Supplied material:
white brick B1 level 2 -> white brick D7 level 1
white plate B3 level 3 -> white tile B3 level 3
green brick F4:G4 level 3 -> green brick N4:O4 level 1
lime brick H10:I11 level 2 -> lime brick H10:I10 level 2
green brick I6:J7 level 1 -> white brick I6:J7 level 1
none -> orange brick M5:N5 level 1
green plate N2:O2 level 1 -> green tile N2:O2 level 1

---

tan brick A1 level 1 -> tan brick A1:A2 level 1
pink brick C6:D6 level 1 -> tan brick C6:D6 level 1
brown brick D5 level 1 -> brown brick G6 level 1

Prompt: Using the material above, copy every line in which the string "green" occurs.

Completed task:
green brick F4:G4 level 3 -> green brick N4:O4 level 1
green brick I6:J7 level 1 -> white brick I6:J7 level 1
green plate N2:O2 level 1 -> green tile N2:O2 level 1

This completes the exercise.